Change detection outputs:
BEGIN

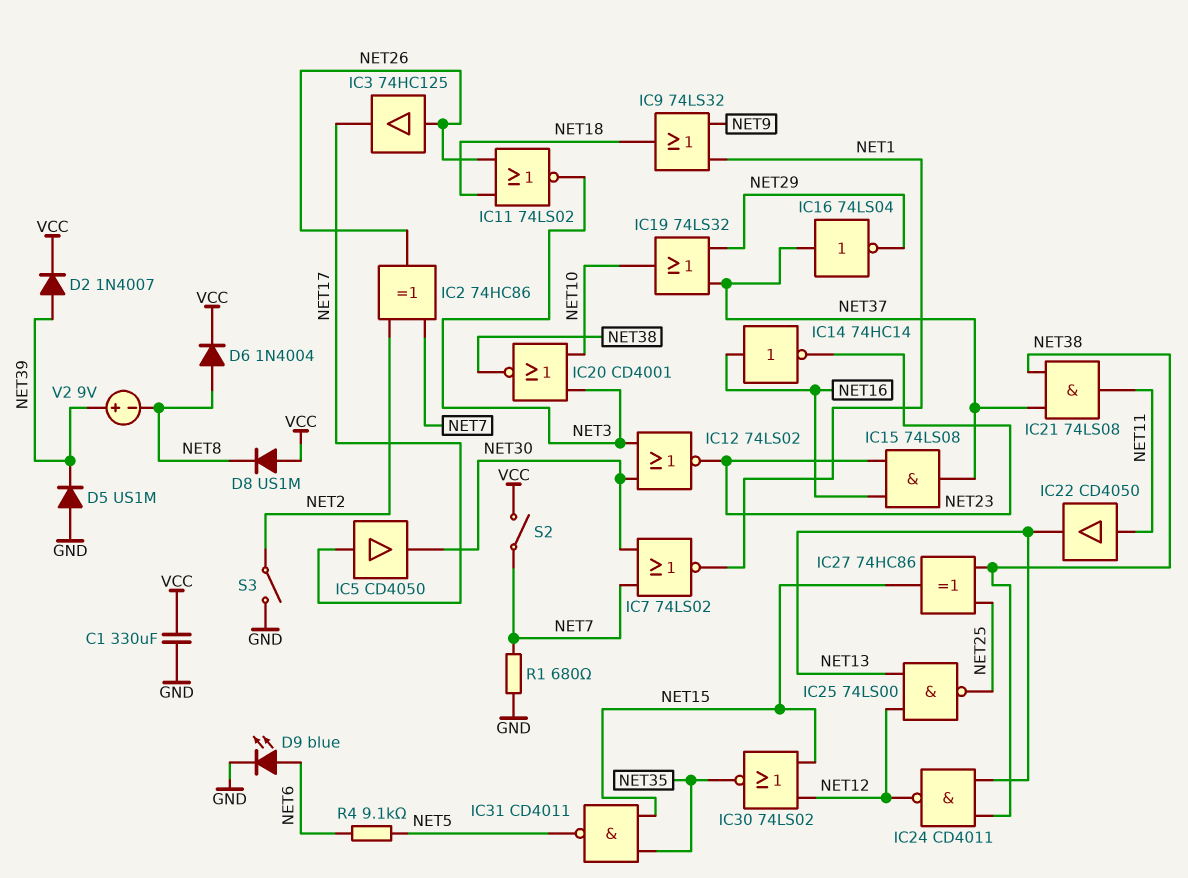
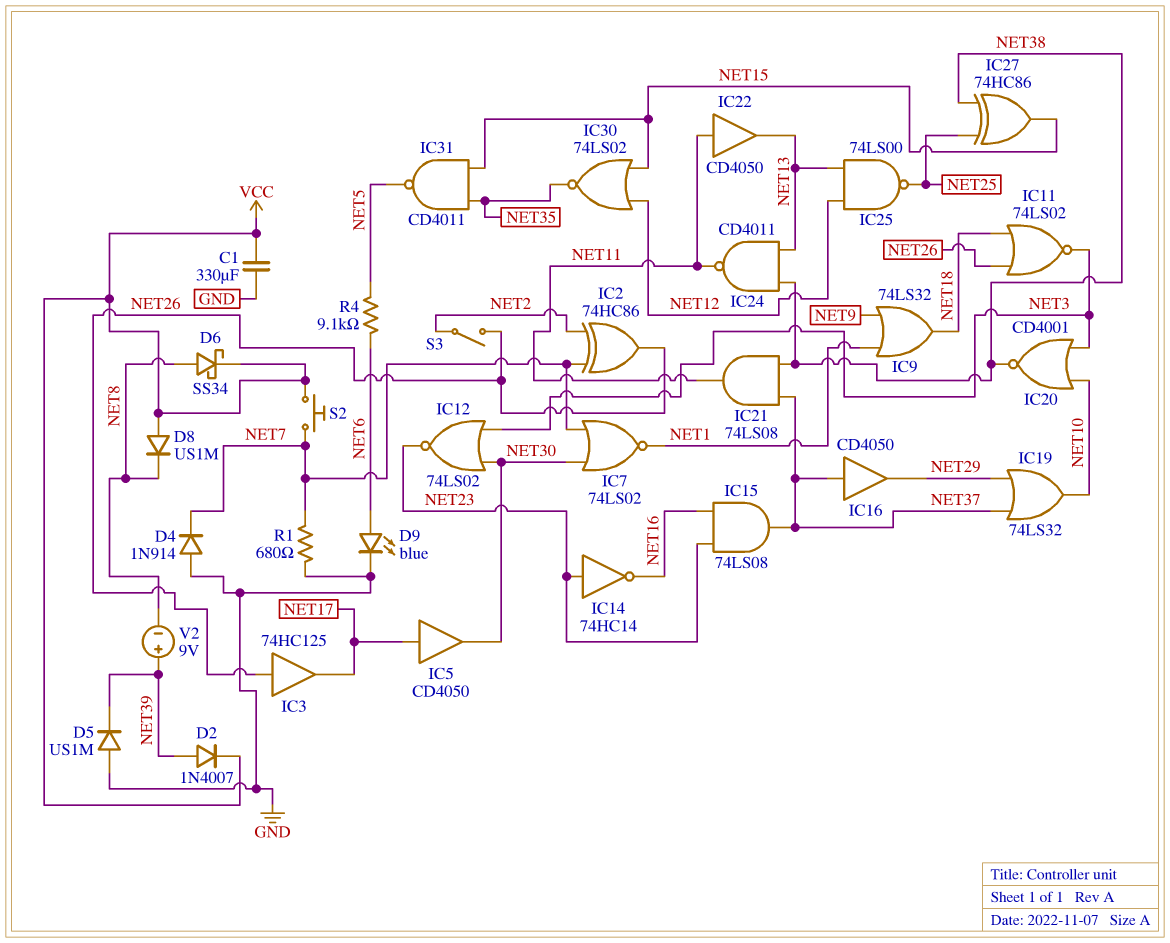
D4: none -> diode 1N914 (A GND, K NET7)
D6: diode 1N4004 (A NET8, K VCC) -> schottky SS34 (A NET8, K VCC)
IC14: NOT 74HC14 (in NET16, out NET23) -> NOT 74HC14 (in NET23, out NET16)
IC16: NOT 74LS04 (in NET37, out NET29) -> buffer CD4050 (in NET37, out NET29)
IC24: NAND CD4011 (in NET13, in NET38, out NET12) -> NAND CD4011 (in NET13, in NET38, out NET11)
S2: switch (NET7, VCC) -> button (NET7, VCC)
S3: switch (GND, NET2) -> switch (NET2, NET26)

END

Every record above must be repeated exactly, with the pictures dropped.

D4: none -> diode 1N914 (A GND, K NET7)
D6: diode 1N4004 (A NET8, K VCC) -> schottky SS34 (A NET8, K VCC)
IC14: NOT 74HC14 (in NET16, out NET23) -> NOT 74HC14 (in NET23, out NET16)
IC16: NOT 74LS04 (in NET37, out NET29) -> buffer CD4050 (in NET37, out NET29)
IC24: NAND CD4011 (in NET13, in NET38, out NET12) -> NAND CD4011 (in NET13, in NET38, out NET11)
S2: switch (NET7, VCC) -> button (NET7, VCC)
S3: switch (GND, NET2) -> switch (NET2, NET26)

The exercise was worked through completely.